======== Task material

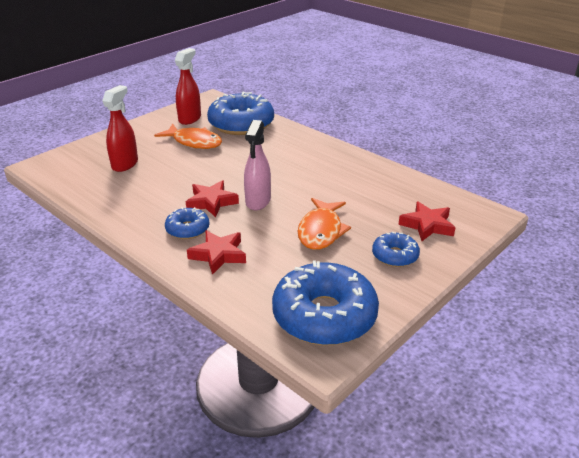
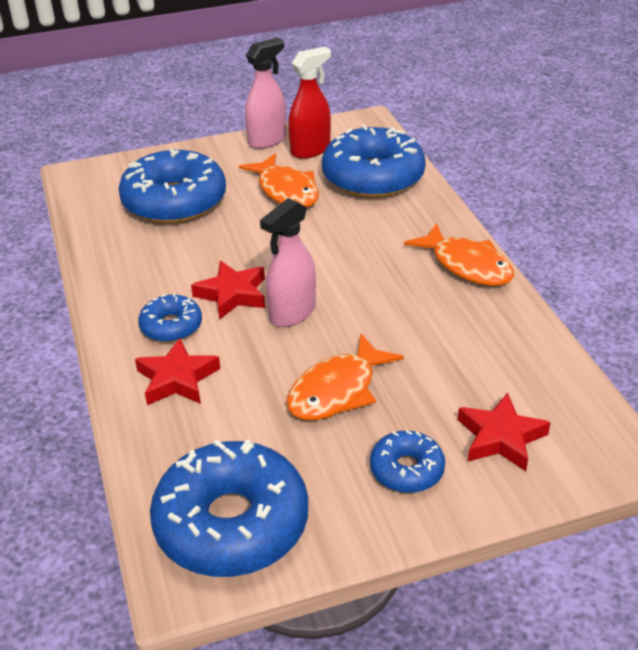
camera: 30 degrees right, 5 degrees up
(125, 164) = (174, 201): red spray bottle -> blue donut
(157, 119) = (267, 140): none -> pink spray bottle
(334, 153) = (467, 265): none -> orange fish

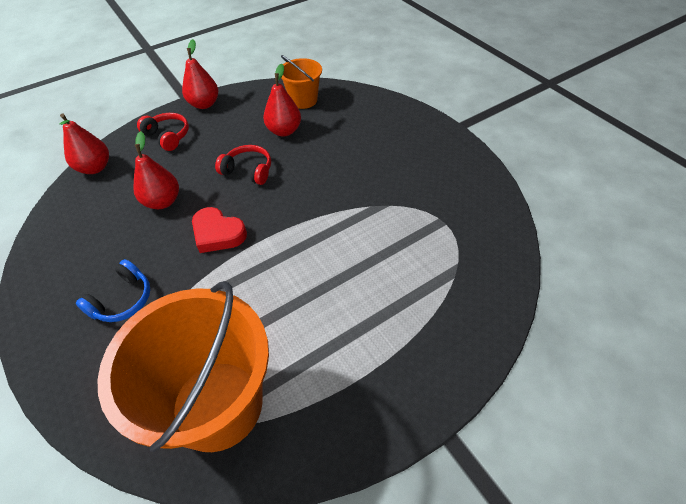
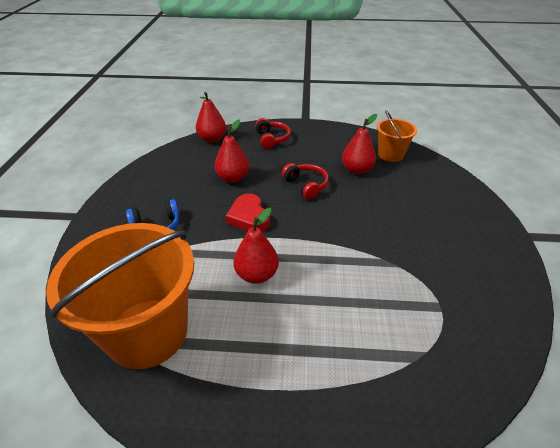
camera: 35 degrees right, 10 degrees down
(204, 104) = (313, 128): red pear -> red pear (256, 274)

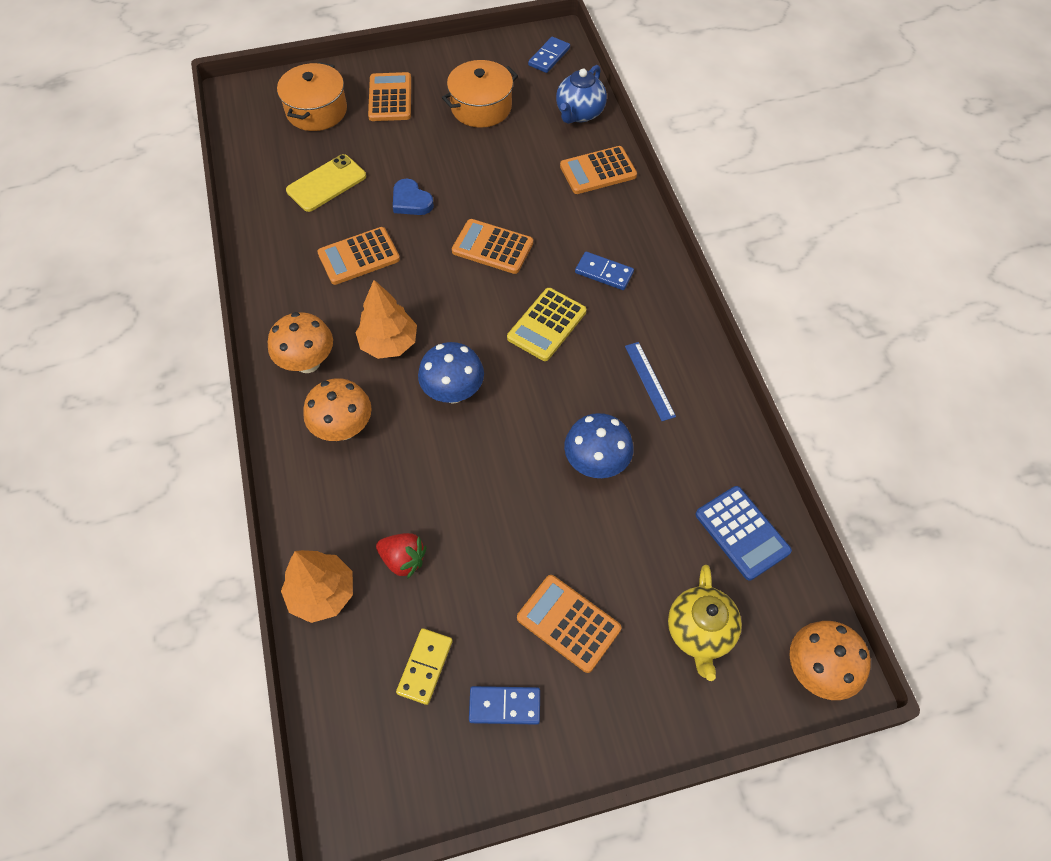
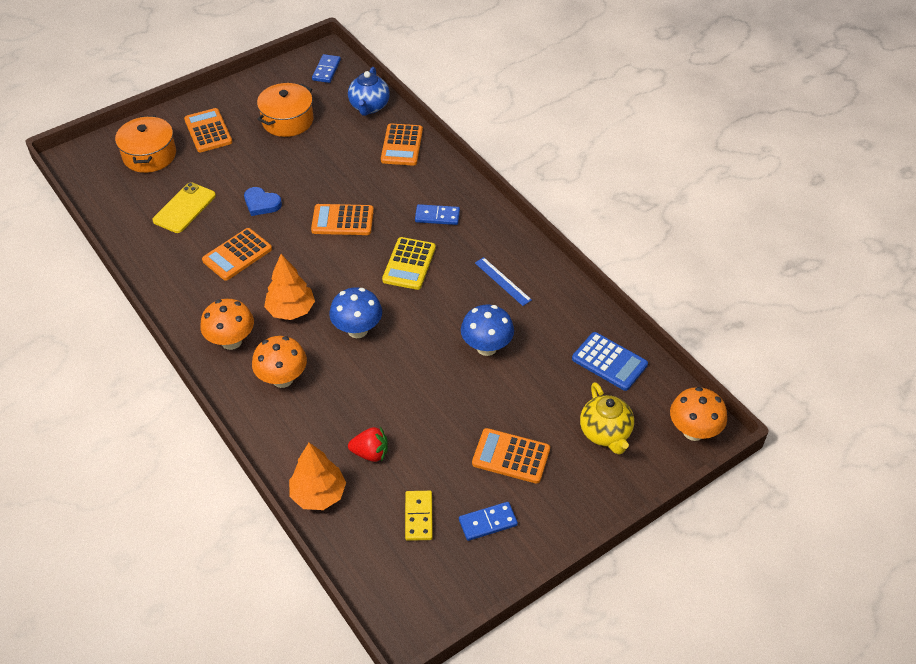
camera: 20 degrees left, 10 degrees down
(598, 171) = (402, 145): orange calculator -> orange calculator turned 45 degrees counterclockwise

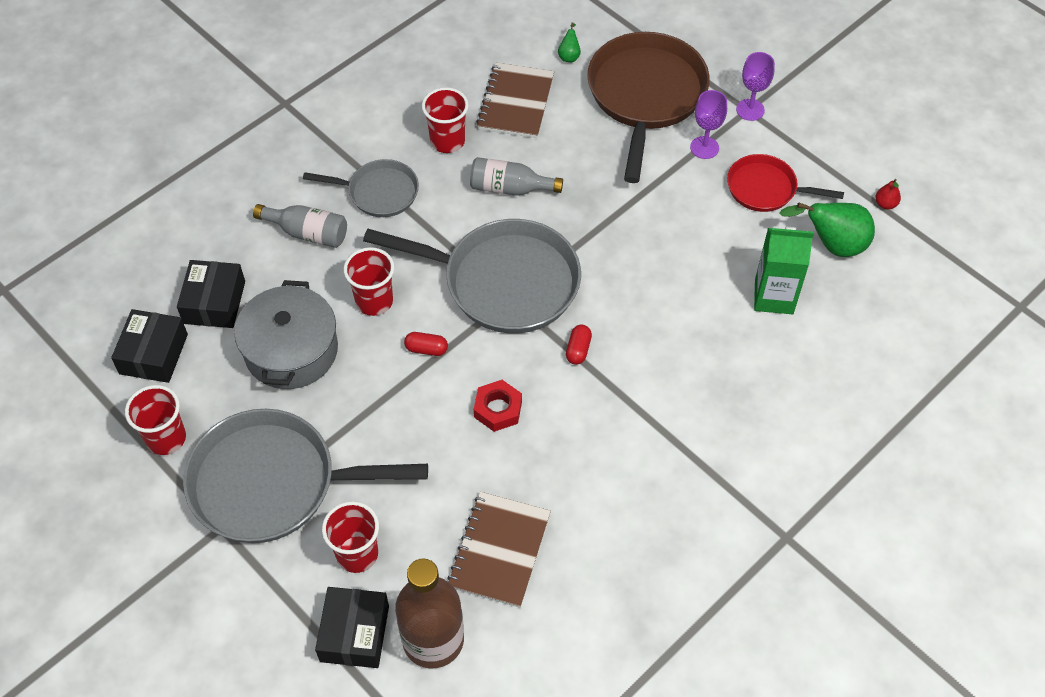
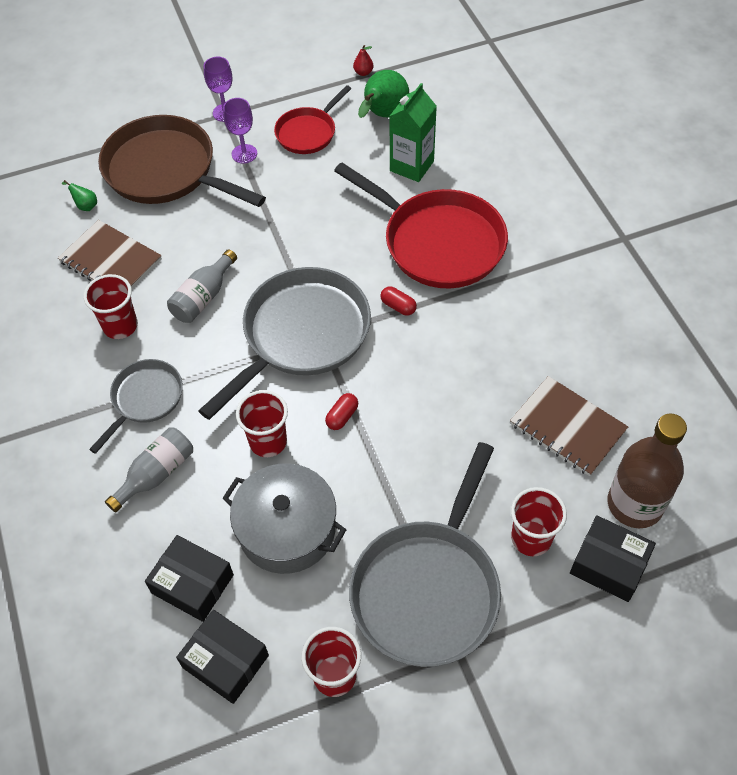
camera: 65 degrees left, 0 degrees up
(498, 409) = (430, 383): red nut -> none
(680, 356) = (438, 242): none -> red pan

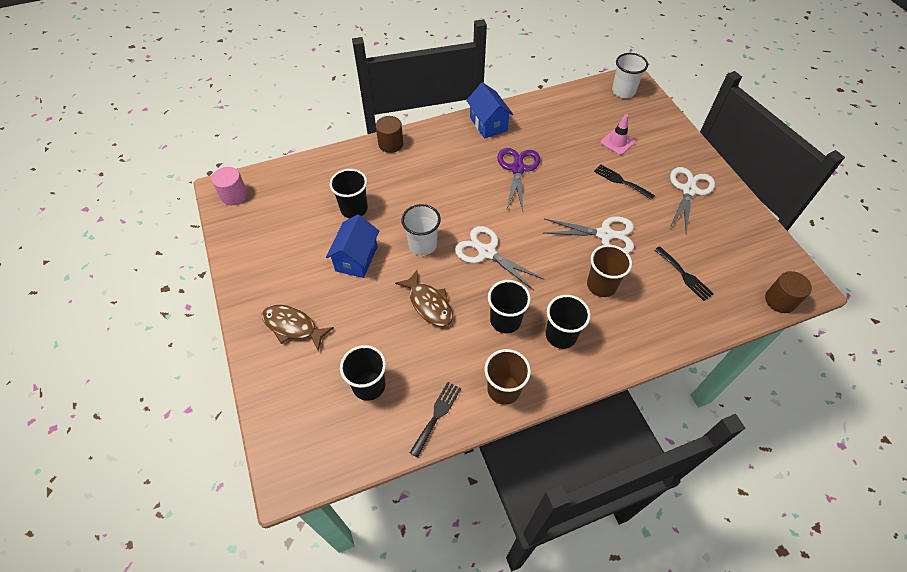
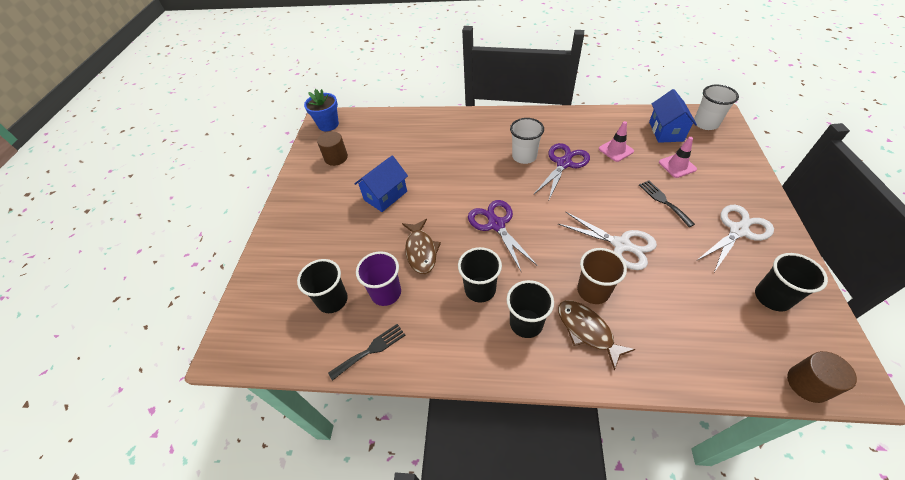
camera: 30 degrees right, 5 degrees down
(234, 195) = (328, 124): pink cylinder -> blue flower pot
(292, 326) = (306, 231): brown fish -> brown fish (587, 330)
(354, 209) = (406, 158): black cup -> black cup (772, 297)
(391, 144) = (464, 117): brown cylinder -> brown cylinder (336, 158)
(419, 357) = (386, 293): none -> purple cup
(422, 245) = (444, 201): white cup -> white cup (524, 156)
(487, 252) = (496, 225): white scissors -> purple scissors
(488, 124) = (556, 121): blue house -> blue house (666, 131)
(503, 389) = (443, 352): brown cup -> none
(558, 141) = (616, 150): none -> pink traffic cone
(684, 275) = (693, 313): black fork -> none

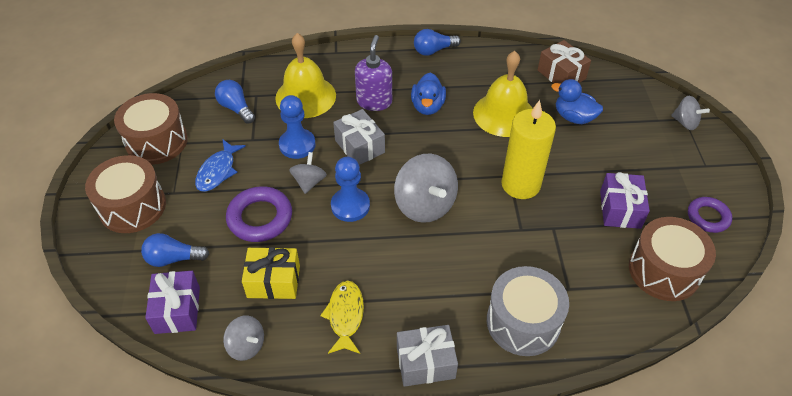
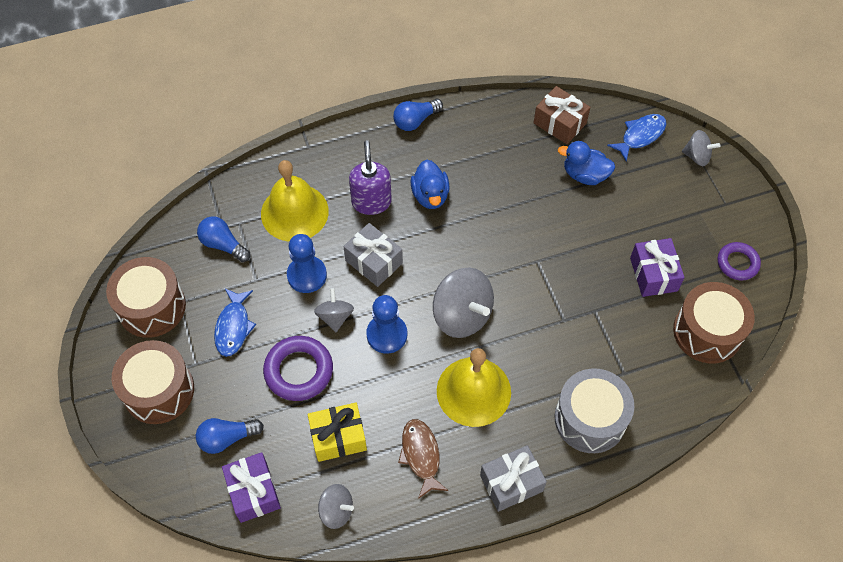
camera: 15 degrees left, 10 degrees up
(345, 316) = (421, 455): yellow fish -> brown fish
(504, 114) = (512, 187): yellow bell -> yellow bell (473, 391)
(520, 184) = (551, 269): yellow candle -> none
(634, 97) = (640, 136): none -> blue fish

================

- **What the task requires**:
Lines from the one that contains "camera: 15 degrees left, 10 degrees up" through the final line of the entries must be duplicated exactly, and no other lines.

- **Written response**:
camera: 15 degrees left, 10 degrees up
(345, 316) = (421, 455): yellow fish -> brown fish
(504, 114) = (512, 187): yellow bell -> yellow bell (473, 391)
(520, 184) = (551, 269): yellow candle -> none
(634, 97) = (640, 136): none -> blue fish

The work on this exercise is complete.